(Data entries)
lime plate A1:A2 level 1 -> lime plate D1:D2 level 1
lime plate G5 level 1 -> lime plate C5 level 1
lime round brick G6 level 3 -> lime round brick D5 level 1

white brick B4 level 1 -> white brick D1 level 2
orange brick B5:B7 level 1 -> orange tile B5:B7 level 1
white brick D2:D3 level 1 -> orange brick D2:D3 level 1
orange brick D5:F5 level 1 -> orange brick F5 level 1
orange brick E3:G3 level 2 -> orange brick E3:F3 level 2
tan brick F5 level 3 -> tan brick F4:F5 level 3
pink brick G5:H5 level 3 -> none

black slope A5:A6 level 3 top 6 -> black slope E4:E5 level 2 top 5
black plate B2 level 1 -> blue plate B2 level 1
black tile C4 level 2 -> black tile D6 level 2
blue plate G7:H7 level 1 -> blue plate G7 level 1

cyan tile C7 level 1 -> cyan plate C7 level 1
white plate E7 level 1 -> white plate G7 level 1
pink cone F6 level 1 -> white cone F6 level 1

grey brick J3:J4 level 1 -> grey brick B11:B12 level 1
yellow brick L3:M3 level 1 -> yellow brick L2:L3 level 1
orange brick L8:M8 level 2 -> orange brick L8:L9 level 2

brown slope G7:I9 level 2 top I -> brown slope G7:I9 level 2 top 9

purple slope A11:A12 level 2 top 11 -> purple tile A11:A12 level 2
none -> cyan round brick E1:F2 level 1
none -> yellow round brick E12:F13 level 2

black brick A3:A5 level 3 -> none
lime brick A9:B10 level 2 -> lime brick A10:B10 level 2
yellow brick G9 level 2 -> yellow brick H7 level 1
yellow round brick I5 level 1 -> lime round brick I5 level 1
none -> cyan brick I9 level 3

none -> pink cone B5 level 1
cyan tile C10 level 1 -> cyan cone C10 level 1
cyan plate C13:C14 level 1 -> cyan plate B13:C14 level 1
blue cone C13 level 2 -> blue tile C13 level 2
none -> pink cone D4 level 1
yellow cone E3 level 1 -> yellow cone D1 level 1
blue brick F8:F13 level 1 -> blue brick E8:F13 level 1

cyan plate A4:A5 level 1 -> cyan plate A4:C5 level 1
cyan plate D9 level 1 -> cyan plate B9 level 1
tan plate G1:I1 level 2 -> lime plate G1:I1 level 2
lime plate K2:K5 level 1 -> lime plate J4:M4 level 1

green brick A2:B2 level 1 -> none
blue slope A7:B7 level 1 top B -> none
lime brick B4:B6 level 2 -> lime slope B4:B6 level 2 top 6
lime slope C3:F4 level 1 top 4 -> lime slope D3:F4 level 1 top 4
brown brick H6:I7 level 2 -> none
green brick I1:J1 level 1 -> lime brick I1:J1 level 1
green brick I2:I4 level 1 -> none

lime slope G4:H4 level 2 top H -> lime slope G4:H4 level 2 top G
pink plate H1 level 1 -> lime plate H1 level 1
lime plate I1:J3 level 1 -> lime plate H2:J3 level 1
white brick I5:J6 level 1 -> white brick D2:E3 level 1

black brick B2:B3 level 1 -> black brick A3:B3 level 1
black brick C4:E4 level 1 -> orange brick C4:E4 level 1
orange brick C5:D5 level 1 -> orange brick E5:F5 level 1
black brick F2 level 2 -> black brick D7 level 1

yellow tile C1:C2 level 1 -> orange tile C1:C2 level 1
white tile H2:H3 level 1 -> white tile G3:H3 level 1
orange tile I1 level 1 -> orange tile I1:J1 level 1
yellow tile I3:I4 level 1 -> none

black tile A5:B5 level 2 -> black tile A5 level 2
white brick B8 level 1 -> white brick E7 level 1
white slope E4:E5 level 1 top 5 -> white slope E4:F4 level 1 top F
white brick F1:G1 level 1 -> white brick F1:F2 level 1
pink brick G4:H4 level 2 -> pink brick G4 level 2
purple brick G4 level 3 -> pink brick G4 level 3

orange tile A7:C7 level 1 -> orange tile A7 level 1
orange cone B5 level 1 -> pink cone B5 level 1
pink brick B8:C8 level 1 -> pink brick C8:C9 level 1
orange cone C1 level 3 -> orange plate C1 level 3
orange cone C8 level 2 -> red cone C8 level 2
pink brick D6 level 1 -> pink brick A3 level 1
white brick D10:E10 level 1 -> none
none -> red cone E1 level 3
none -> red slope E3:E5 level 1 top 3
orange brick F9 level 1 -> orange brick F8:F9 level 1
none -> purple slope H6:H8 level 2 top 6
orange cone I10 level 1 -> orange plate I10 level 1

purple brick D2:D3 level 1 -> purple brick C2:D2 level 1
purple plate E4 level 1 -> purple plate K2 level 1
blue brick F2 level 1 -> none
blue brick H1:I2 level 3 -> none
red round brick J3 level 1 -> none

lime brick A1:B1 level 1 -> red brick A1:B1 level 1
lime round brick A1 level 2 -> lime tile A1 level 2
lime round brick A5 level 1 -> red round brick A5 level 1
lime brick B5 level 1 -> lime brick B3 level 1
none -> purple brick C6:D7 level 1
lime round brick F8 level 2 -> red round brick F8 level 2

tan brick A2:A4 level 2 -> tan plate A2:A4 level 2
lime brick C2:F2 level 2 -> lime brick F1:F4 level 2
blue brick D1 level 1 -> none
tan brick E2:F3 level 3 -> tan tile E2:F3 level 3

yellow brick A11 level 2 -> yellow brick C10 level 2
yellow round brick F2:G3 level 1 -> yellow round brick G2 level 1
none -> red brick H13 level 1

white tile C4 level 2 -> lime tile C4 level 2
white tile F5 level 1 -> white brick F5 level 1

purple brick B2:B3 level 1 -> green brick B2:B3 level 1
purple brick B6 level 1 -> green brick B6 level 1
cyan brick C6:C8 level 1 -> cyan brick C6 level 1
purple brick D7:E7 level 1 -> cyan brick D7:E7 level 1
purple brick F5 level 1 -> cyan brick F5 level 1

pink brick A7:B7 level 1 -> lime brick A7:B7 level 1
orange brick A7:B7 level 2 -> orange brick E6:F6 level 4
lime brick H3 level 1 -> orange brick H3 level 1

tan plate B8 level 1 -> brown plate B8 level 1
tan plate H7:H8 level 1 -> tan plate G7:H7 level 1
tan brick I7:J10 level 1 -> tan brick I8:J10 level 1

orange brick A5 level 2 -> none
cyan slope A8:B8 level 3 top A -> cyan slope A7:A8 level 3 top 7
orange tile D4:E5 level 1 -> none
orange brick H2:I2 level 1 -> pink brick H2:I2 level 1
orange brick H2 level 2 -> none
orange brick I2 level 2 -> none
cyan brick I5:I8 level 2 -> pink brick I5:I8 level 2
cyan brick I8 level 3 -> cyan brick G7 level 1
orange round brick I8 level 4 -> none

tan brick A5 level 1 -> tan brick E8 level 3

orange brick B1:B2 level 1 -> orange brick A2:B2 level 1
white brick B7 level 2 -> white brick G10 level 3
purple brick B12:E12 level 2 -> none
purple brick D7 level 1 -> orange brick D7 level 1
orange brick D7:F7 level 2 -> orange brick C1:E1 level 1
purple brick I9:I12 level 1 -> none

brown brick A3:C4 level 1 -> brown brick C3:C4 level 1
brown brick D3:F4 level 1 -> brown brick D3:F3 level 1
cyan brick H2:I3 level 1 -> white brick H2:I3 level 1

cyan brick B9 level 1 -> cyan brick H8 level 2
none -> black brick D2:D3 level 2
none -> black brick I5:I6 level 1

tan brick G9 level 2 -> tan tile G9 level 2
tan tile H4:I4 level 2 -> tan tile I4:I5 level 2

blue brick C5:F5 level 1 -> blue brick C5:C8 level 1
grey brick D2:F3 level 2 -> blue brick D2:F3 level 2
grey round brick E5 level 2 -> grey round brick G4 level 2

## Problem statement
Each line from the one holding "cyan brick B9" through the last line of the data is to be transcribed exactly, with nothing else added.

## Expected answer
cyan brick B9 level 1 -> cyan brick H8 level 2
none -> black brick D2:D3 level 2
none -> black brick I5:I6 level 1

tan brick G9 level 2 -> tan tile G9 level 2
tan tile H4:I4 level 2 -> tan tile I4:I5 level 2

blue brick C5:F5 level 1 -> blue brick C5:C8 level 1
grey brick D2:F3 level 2 -> blue brick D2:F3 level 2
grey round brick E5 level 2 -> grey round brick G4 level 2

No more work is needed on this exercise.